■ **Your goal**:
Take the line containing "SCALE pin VCC: 5V -> GND" and every line after it to the end of the records, and copy them exactly, leaving out pictures.

■ **Information provided**:

***

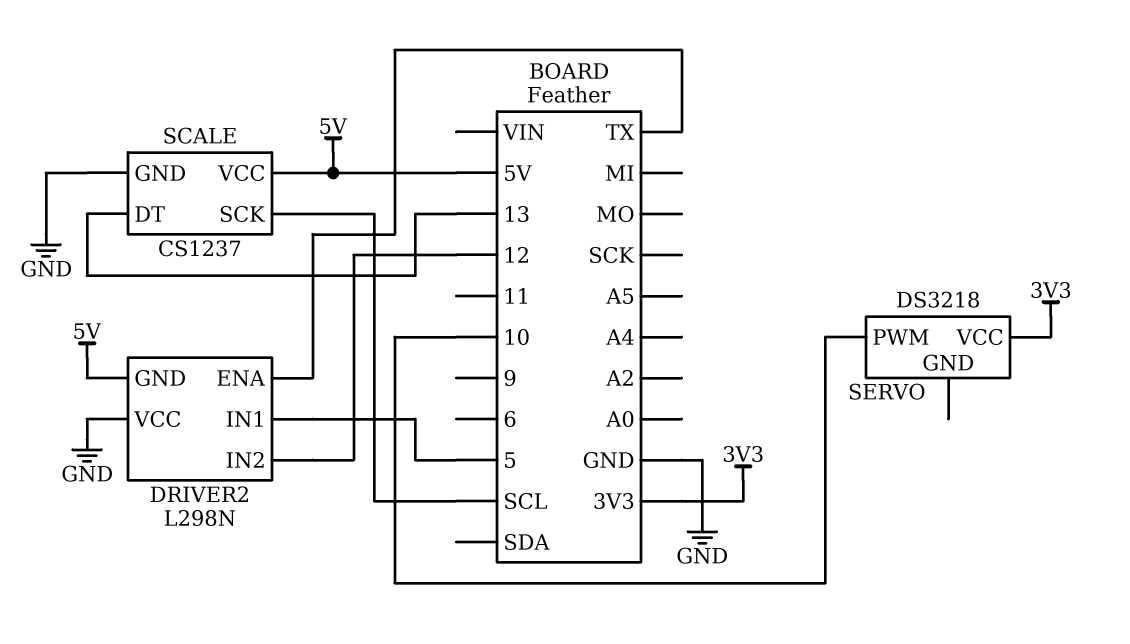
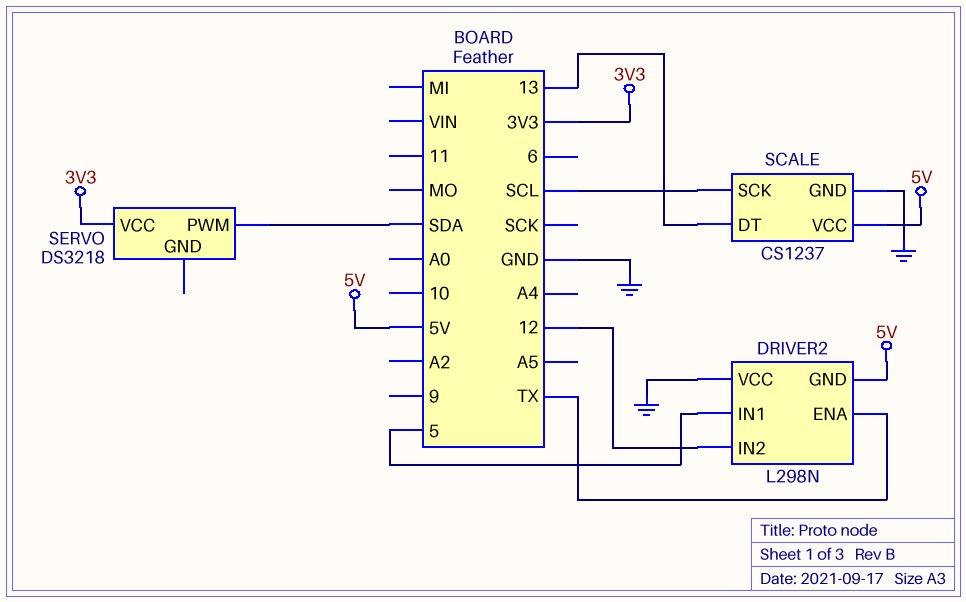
SERVO pin PWM: 10 -> SDA

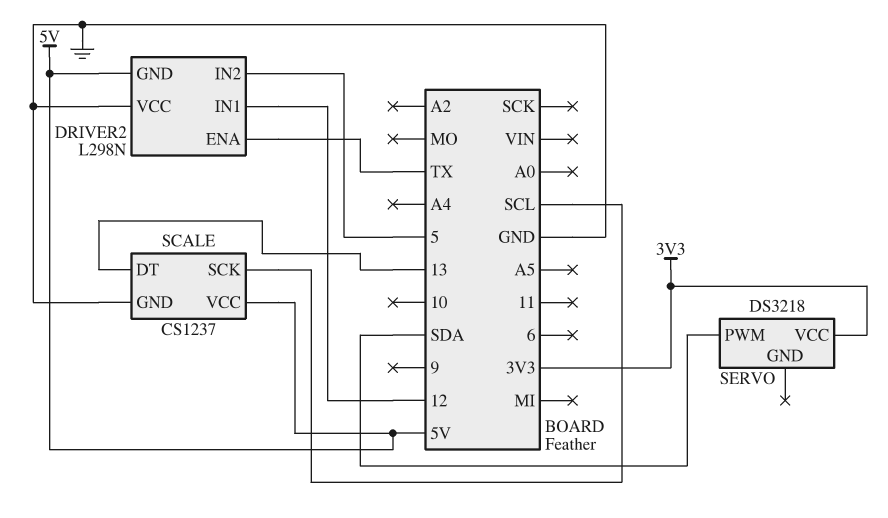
DRIVER2 pin IN1: 5 -> 12
DRIVER2 pin IN2: 12 -> 5

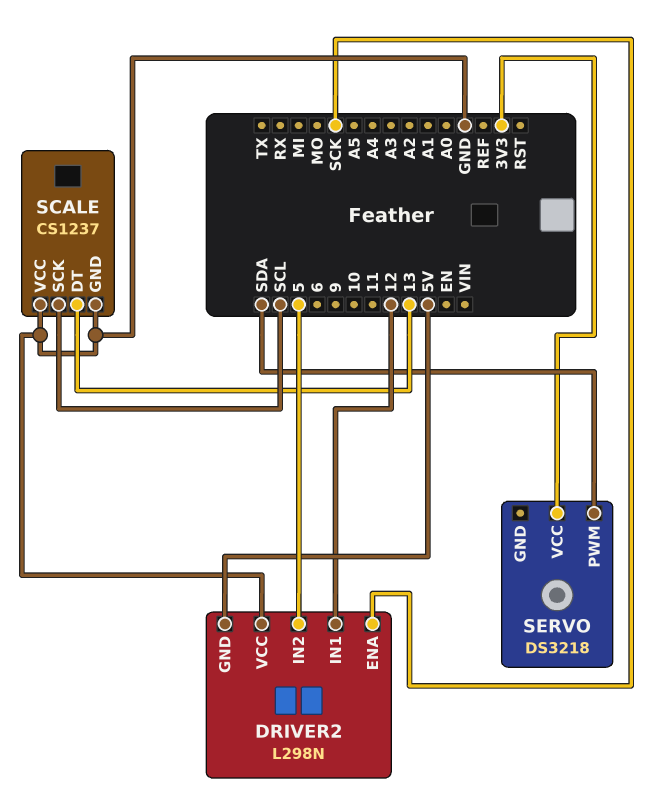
DRIVER2 pin ENA: TX -> SCK
SCALE pin VCC: 5V -> GND

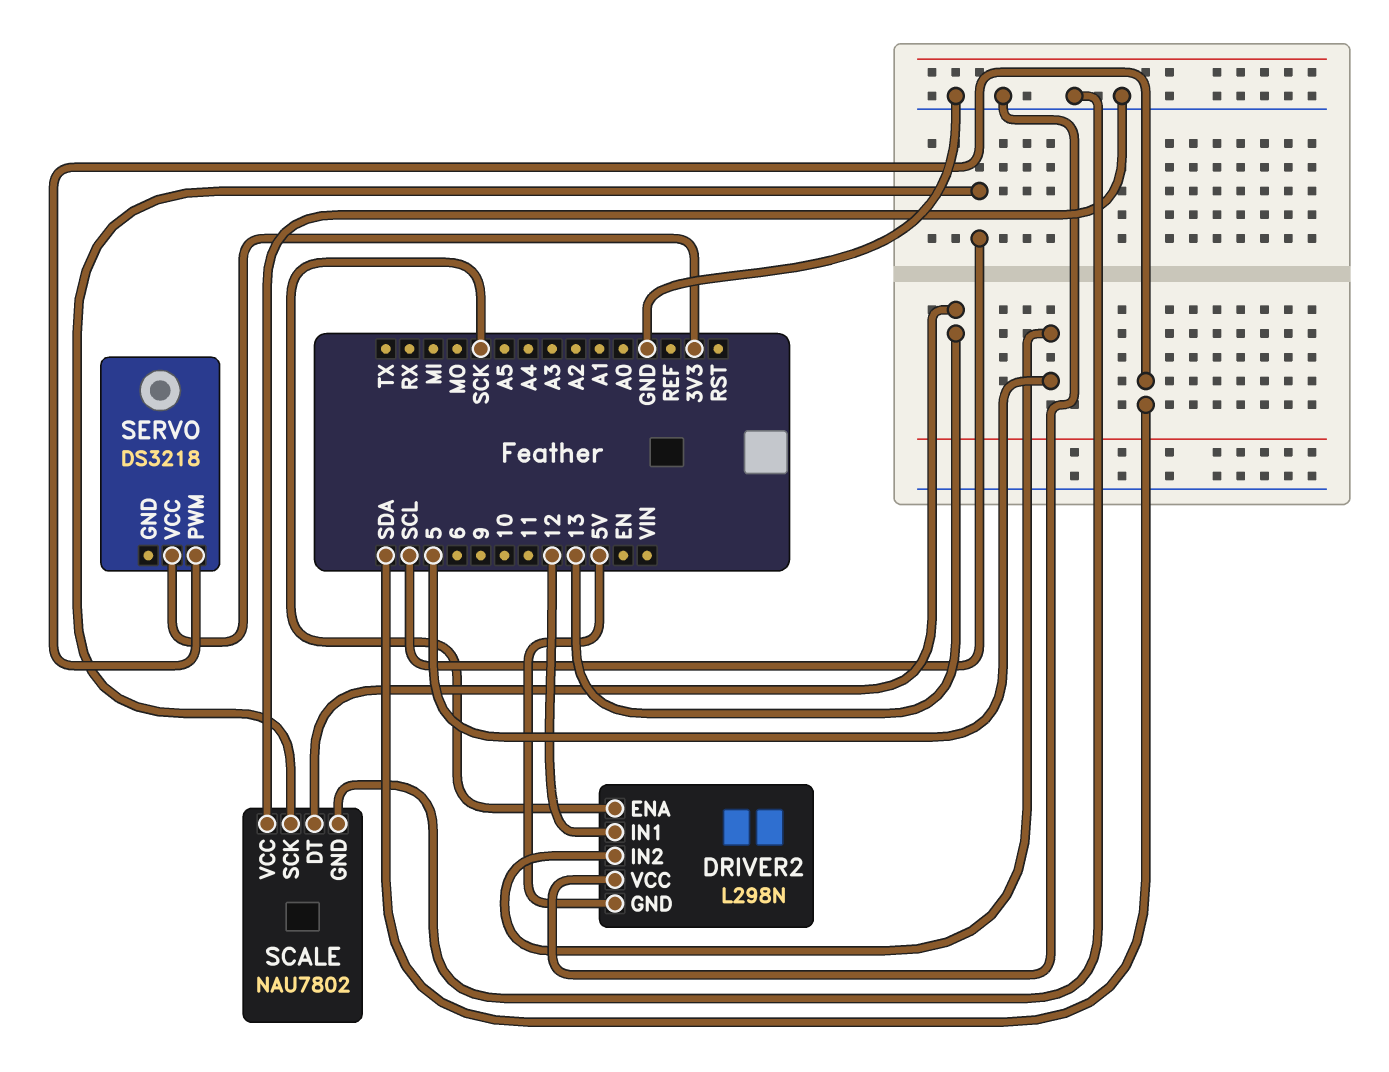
SCALE: CS1237 -> NAU7802

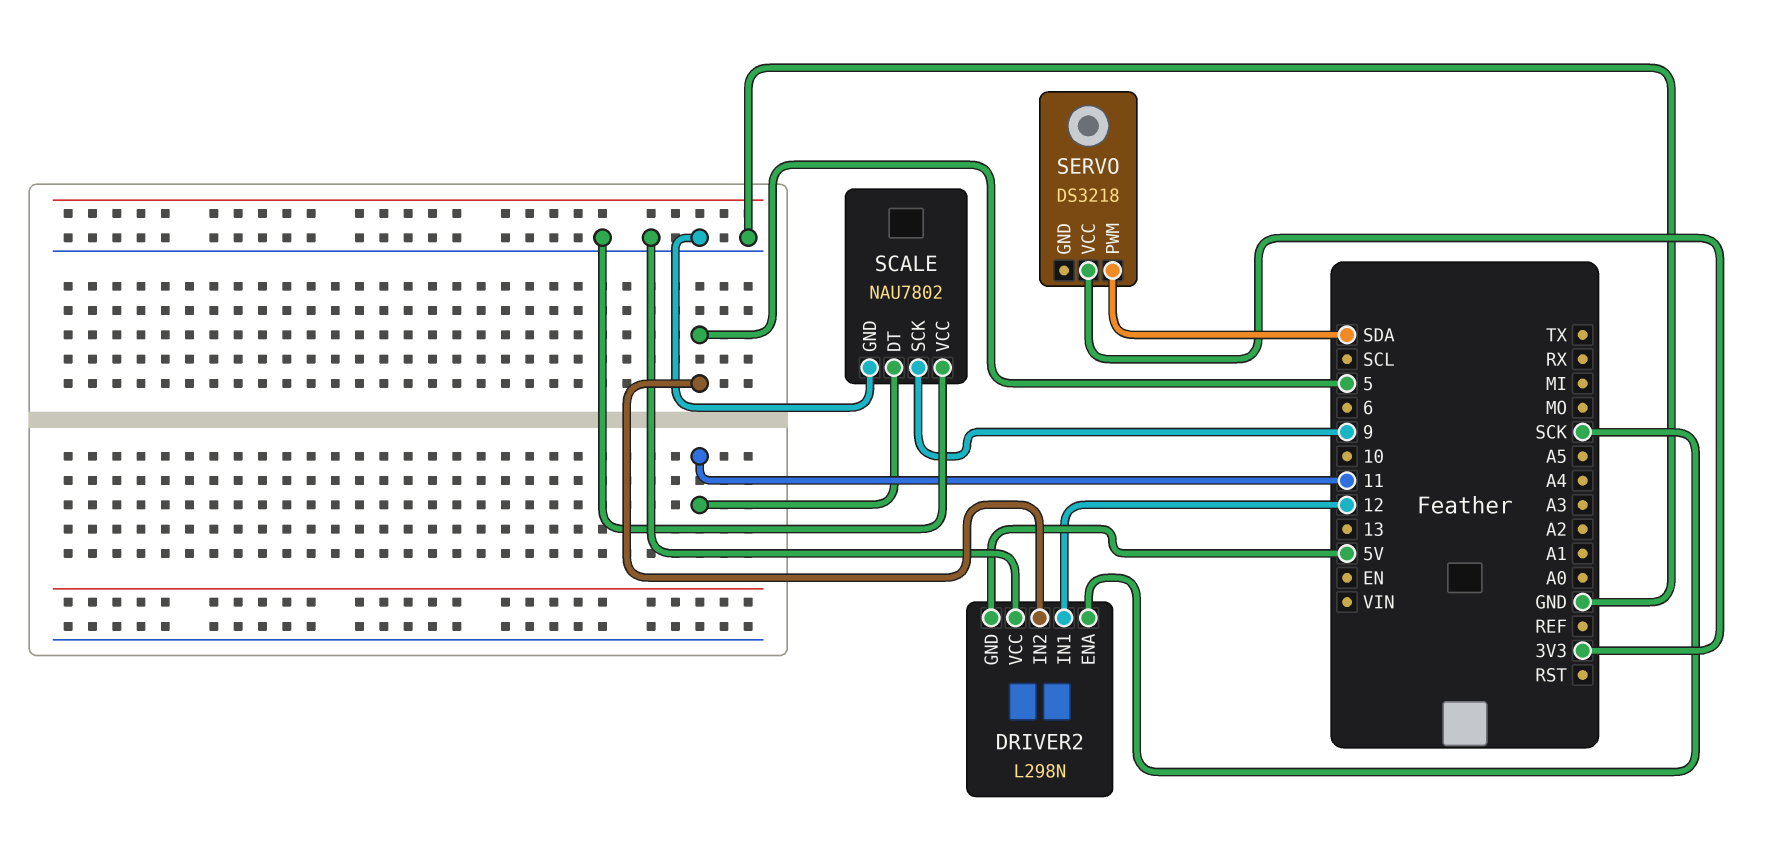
SCALE pin DT: 13 -> 11
SCALE pin SCK: SCL -> 9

***

■ **Answer to this exercise**:
SCALE pin VCC: 5V -> GND

SCALE: CS1237 -> NAU7802

SCALE pin DT: 13 -> 11
SCALE pin SCK: SCL -> 9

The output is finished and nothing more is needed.